/---

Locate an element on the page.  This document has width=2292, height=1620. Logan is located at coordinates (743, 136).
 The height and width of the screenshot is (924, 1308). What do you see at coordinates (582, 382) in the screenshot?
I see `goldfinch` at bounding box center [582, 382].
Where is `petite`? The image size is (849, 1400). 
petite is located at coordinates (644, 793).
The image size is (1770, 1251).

\---

[ПОСТАВЛЕННАЯ ЗАДАЧА] Перепиши слово в слово все строки, приведённые выше.

[ОТВЕТ НИЖЕ]
Locate an element on the page.  This document has width=2292, height=1620. Logan is located at coordinates (743, 136).
 The height and width of the screenshot is (924, 1308). What do you see at coordinates (582, 382) in the screenshot?
I see `goldfinch` at bounding box center [582, 382].
Where is `petite`? The image size is (849, 1400). 
petite is located at coordinates (644, 793).
The image size is (1770, 1251).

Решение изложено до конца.